*Problem details*
When you reach the line containing "purple robot: 0 -> 1" in the entries below, begin reproducing lines exactly, and stop once the line containing "yellow dumbbell: 2 -> 3" is done.

Records from a collection
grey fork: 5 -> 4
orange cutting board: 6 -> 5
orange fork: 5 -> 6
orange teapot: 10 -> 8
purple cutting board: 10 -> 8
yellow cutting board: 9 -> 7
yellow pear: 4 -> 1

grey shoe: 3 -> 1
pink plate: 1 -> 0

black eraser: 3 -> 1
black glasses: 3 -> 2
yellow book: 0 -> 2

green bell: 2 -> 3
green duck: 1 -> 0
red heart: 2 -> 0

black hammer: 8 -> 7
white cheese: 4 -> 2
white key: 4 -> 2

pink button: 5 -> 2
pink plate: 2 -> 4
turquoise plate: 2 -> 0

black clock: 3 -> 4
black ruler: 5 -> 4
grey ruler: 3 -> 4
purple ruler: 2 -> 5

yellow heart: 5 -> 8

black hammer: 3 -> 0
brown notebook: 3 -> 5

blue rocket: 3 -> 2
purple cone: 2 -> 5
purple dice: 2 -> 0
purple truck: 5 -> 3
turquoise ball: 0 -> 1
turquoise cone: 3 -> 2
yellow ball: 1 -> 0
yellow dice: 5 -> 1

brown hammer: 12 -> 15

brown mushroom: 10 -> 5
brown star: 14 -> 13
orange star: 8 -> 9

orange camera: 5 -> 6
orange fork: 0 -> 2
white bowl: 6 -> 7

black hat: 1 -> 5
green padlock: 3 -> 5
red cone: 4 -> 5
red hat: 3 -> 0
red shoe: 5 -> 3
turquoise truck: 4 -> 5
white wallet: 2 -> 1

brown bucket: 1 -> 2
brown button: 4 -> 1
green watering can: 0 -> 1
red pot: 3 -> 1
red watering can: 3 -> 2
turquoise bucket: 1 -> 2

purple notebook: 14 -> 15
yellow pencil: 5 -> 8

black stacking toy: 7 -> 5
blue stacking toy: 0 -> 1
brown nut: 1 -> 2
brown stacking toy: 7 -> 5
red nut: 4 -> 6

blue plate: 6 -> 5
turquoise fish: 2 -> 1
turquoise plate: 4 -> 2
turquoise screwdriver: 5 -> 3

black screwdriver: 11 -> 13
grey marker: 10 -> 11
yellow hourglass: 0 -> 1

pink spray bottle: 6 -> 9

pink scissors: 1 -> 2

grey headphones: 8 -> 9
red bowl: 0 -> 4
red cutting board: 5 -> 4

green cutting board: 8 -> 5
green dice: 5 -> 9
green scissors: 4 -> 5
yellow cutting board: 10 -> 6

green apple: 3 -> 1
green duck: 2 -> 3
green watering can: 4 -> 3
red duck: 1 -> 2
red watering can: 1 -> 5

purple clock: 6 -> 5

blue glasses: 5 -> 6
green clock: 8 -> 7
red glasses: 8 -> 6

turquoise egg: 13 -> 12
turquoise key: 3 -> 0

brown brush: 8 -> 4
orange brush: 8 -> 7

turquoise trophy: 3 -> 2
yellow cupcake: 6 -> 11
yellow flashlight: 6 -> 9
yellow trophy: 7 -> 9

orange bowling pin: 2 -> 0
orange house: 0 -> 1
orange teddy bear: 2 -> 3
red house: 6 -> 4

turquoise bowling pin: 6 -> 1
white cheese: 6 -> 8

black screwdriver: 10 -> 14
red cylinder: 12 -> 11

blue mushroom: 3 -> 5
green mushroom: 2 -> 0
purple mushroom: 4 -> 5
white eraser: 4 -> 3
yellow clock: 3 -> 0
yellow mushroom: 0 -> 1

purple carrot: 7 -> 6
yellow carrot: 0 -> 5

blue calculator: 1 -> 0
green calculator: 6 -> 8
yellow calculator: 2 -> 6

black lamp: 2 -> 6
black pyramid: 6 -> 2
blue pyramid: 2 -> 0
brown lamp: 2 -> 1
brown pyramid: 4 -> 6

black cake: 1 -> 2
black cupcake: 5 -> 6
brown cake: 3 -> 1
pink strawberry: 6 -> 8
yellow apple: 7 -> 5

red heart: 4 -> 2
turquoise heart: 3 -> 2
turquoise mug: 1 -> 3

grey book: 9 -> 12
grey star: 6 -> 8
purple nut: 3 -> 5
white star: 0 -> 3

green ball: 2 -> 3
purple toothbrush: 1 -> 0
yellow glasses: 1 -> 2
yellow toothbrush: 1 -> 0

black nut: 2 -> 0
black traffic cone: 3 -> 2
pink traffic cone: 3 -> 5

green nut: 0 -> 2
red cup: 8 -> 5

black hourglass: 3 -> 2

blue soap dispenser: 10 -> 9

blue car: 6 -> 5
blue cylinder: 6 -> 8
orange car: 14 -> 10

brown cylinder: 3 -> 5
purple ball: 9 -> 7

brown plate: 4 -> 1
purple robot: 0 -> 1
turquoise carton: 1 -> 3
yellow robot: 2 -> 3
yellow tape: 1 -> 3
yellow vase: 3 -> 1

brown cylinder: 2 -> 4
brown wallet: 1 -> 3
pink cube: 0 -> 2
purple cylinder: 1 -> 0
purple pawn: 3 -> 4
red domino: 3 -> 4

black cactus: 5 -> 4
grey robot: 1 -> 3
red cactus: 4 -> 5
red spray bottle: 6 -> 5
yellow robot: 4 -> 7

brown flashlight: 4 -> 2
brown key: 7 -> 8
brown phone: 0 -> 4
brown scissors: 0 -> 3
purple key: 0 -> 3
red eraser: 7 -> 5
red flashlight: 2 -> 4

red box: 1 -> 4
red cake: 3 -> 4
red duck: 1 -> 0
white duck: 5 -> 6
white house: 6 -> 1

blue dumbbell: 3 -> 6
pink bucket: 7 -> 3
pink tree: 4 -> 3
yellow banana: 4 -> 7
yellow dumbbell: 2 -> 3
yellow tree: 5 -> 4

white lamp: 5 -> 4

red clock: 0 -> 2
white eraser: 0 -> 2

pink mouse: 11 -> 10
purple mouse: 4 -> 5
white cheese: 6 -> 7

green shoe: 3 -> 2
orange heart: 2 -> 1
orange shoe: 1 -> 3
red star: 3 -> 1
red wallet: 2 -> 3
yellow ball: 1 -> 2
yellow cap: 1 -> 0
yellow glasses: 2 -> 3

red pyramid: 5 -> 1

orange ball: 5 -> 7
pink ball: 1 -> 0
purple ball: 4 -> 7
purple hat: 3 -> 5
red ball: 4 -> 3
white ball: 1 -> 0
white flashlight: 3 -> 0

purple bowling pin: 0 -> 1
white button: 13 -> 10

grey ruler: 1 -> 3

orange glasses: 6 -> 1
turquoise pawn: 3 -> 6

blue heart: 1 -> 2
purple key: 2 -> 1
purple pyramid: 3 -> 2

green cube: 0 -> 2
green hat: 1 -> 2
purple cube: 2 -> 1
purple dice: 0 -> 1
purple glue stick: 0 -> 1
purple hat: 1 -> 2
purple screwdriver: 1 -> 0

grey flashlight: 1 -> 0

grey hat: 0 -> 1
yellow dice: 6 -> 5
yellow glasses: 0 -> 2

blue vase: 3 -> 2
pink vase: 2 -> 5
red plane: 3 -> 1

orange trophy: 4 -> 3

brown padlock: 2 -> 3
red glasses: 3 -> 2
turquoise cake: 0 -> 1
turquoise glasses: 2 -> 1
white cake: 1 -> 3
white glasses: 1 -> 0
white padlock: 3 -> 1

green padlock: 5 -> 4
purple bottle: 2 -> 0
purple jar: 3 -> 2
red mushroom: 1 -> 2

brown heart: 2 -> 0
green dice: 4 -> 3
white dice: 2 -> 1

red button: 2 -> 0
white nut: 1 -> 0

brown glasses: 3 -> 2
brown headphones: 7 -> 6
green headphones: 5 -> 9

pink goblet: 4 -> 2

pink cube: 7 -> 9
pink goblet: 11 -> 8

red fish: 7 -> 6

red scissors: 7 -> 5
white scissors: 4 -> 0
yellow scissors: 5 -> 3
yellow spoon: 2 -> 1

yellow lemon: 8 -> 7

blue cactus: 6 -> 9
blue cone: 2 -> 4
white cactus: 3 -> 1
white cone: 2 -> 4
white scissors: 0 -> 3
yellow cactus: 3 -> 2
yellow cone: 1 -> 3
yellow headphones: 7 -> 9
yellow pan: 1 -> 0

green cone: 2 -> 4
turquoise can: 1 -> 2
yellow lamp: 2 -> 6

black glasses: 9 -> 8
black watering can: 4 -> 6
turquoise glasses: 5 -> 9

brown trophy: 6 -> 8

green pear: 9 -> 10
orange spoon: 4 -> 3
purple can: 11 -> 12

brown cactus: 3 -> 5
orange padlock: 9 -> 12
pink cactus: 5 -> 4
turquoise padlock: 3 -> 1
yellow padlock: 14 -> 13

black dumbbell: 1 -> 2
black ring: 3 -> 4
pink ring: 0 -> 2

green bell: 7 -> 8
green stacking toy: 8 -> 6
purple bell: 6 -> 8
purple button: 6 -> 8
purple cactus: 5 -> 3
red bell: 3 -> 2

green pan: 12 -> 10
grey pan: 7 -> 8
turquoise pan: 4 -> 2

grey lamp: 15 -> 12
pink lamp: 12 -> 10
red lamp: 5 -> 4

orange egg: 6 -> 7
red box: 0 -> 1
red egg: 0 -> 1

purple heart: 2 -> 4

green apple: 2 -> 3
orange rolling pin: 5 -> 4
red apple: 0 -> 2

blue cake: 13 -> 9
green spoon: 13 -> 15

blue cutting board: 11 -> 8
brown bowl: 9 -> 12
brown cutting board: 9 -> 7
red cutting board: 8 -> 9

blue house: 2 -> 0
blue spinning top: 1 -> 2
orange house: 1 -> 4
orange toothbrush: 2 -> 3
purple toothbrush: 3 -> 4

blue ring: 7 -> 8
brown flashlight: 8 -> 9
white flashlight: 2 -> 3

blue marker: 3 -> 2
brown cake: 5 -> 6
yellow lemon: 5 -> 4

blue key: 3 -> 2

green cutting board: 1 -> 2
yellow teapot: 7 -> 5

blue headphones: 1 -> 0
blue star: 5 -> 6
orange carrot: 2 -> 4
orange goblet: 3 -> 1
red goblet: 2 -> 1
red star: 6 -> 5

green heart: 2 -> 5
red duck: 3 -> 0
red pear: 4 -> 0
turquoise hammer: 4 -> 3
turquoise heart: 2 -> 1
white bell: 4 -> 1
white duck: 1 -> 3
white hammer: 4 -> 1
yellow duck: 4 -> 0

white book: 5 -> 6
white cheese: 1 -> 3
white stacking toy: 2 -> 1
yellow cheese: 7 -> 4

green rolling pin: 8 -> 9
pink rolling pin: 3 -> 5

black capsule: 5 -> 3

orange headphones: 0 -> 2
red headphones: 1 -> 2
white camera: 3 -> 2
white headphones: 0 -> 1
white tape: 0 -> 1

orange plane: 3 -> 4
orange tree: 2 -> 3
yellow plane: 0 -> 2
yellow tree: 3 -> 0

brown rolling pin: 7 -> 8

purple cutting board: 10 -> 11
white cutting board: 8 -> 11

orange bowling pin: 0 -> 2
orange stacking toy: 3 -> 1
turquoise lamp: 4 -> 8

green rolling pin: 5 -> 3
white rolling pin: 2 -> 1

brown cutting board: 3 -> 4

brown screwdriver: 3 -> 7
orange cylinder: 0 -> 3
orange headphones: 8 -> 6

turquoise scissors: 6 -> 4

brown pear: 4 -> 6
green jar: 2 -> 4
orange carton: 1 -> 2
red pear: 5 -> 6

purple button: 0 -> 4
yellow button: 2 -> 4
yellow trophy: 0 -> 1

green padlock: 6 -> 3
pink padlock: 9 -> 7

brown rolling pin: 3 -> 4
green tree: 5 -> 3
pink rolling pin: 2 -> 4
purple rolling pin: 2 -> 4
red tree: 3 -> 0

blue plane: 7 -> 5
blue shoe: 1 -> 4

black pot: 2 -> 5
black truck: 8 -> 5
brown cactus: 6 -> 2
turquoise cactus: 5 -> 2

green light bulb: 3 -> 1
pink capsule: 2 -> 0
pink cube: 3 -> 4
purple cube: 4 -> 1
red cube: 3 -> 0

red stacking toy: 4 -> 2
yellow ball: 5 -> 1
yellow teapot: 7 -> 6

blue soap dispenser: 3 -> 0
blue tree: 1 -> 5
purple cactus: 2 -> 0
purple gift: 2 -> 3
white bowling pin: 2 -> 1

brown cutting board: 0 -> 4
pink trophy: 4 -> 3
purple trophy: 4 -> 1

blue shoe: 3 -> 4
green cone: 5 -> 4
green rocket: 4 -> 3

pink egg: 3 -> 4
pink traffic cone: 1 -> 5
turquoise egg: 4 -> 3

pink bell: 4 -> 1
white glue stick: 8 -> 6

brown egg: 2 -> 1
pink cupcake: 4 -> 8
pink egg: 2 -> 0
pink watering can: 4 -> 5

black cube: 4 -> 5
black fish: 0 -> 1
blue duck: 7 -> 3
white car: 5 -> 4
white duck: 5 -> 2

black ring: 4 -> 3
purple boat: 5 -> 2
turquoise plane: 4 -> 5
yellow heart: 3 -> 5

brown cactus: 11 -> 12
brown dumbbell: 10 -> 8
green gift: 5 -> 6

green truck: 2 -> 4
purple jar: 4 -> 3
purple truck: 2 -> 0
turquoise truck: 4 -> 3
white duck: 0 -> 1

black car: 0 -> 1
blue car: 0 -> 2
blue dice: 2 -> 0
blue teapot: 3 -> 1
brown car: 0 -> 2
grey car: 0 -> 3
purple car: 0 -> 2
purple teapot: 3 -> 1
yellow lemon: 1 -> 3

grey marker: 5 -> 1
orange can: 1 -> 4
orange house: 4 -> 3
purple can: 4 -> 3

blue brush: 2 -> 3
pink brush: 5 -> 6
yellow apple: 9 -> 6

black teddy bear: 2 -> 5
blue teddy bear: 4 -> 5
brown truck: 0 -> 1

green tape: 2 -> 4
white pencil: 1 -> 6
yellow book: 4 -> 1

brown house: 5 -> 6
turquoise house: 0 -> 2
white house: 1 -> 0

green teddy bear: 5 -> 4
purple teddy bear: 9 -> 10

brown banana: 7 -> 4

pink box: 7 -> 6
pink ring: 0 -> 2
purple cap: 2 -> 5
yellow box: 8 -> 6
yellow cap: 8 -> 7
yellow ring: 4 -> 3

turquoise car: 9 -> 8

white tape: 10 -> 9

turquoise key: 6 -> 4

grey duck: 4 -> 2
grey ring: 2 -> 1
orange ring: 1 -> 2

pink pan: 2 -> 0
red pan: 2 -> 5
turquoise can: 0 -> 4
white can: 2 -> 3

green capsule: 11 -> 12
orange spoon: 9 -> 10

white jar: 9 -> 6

*Problem solution*
purple robot: 0 -> 1
turquoise carton: 1 -> 3
yellow robot: 2 -> 3
yellow tape: 1 -> 3
yellow vase: 3 -> 1

brown cylinder: 2 -> 4
brown wallet: 1 -> 3
pink cube: 0 -> 2
purple cylinder: 1 -> 0
purple pawn: 3 -> 4
red domino: 3 -> 4

black cactus: 5 -> 4
grey robot: 1 -> 3
red cactus: 4 -> 5
red spray bottle: 6 -> 5
yellow robot: 4 -> 7

brown flashlight: 4 -> 2
brown key: 7 -> 8
brown phone: 0 -> 4
brown scissors: 0 -> 3
purple key: 0 -> 3
red eraser: 7 -> 5
red flashlight: 2 -> 4

red box: 1 -> 4
red cake: 3 -> 4
red duck: 1 -> 0
white duck: 5 -> 6
white house: 6 -> 1

blue dumbbell: 3 -> 6
pink bucket: 7 -> 3
pink tree: 4 -> 3
yellow banana: 4 -> 7
yellow dumbbell: 2 -> 3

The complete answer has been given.